§ TASK BRIEF: Pictures stay out. Everything else in the listing below gets written out exactly.

§ DATA IN THIS EXERCISE:

★ ★ ★ ★ ★ ★ ★

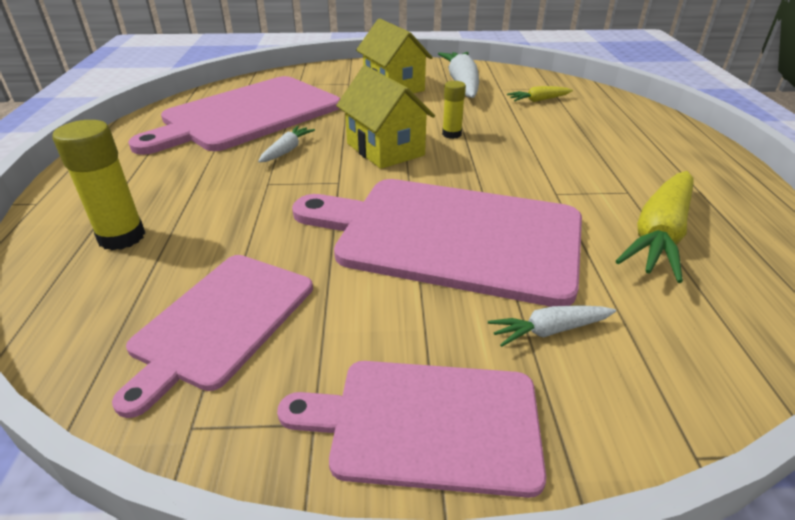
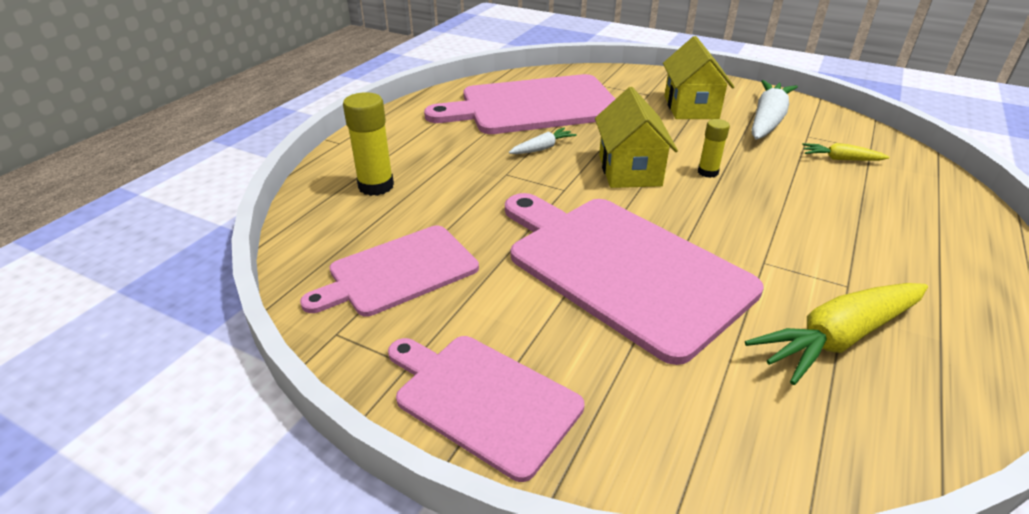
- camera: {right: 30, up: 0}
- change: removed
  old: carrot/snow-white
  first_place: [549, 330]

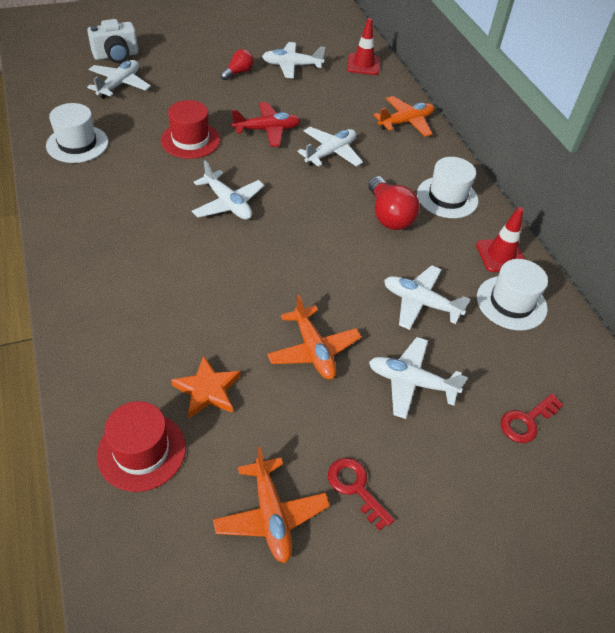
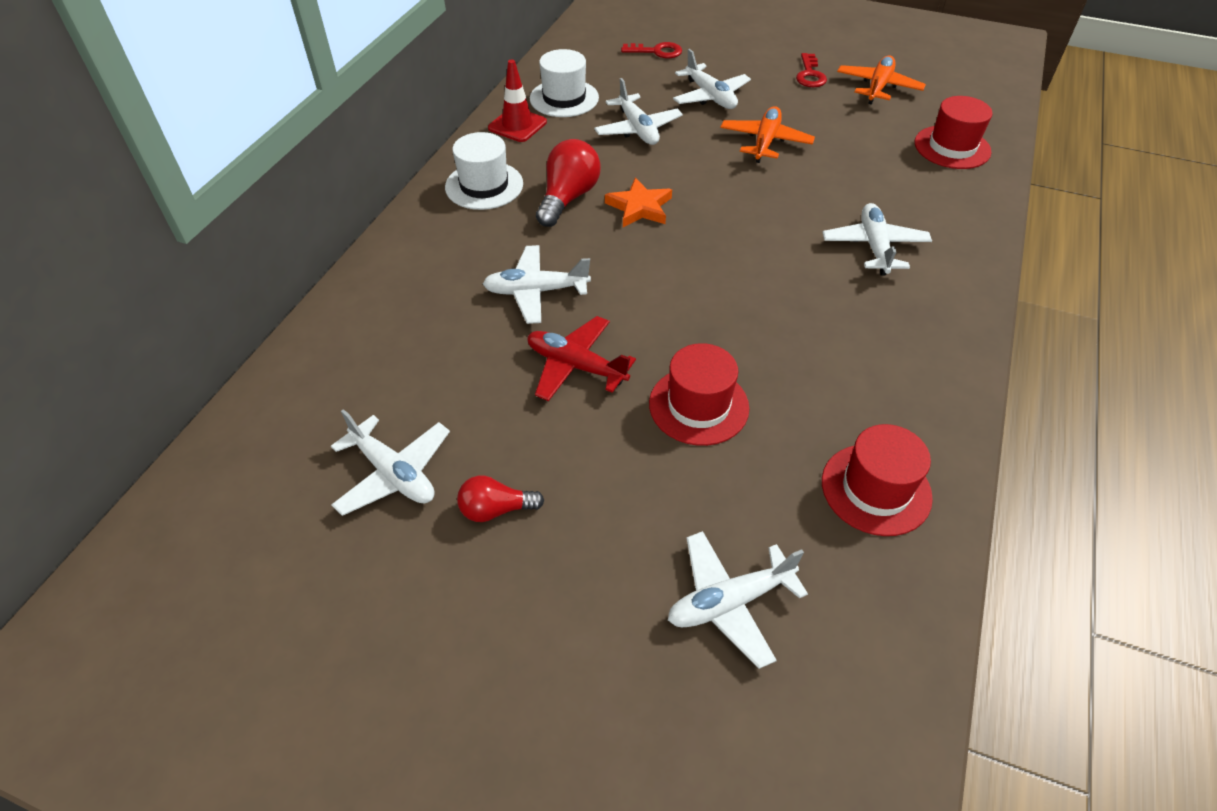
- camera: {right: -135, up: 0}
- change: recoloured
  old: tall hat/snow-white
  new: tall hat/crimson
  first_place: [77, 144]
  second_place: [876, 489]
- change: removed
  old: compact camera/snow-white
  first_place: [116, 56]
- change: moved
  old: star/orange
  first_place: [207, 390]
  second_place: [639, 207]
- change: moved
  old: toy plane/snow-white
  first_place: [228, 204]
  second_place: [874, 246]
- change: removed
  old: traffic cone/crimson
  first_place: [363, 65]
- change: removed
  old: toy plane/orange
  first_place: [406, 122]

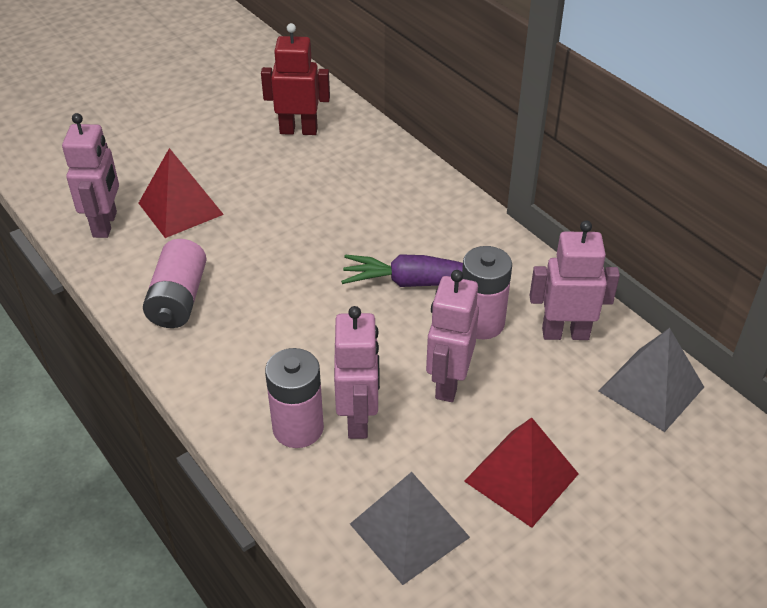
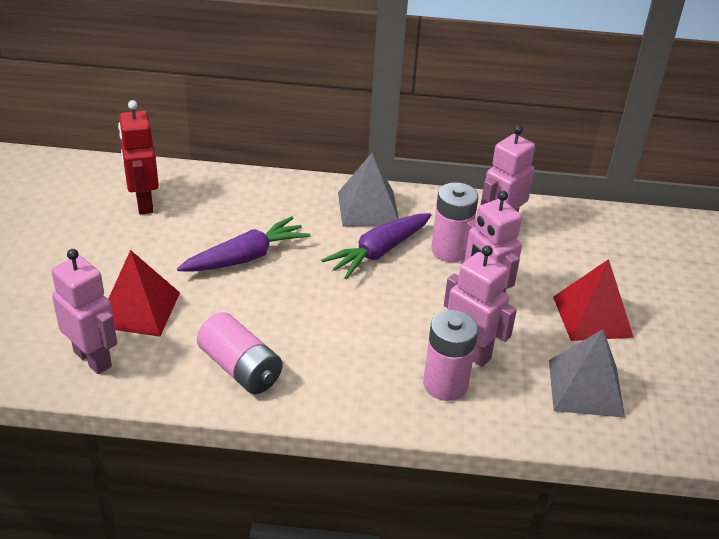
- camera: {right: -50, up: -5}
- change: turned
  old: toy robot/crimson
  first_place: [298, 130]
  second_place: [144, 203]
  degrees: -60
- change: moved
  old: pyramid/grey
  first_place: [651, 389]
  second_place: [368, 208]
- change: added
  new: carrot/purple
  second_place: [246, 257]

★ ★ ★ ★ ★ ★ ★

§ EXERCISE SOLUTION:
- camera: {right: 30, up: 0}
- change: removed
  old: carrot/snow-white
  first_place: [549, 330]

- camera: {right: -135, up: 0}
- change: recoloured
  old: tall hat/snow-white
  new: tall hat/crimson
  first_place: [77, 144]
  second_place: [876, 489]
- change: removed
  old: compact camera/snow-white
  first_place: [116, 56]
- change: moved
  old: star/orange
  first_place: [207, 390]
  second_place: [639, 207]
- change: moved
  old: toy plane/snow-white
  first_place: [228, 204]
  second_place: [874, 246]
- change: removed
  old: traffic cone/crimson
  first_place: [363, 65]
- change: removed
  old: toy plane/orange
  first_place: [406, 122]

- camera: {right: -50, up: -5}
- change: turned
  old: toy robot/crimson
  first_place: [298, 130]
  second_place: [144, 203]
  degrees: -60
- change: moved
  old: pyramid/grey
  first_place: [651, 389]
  second_place: [368, 208]
- change: added
  new: carrot/purple
  second_place: [246, 257]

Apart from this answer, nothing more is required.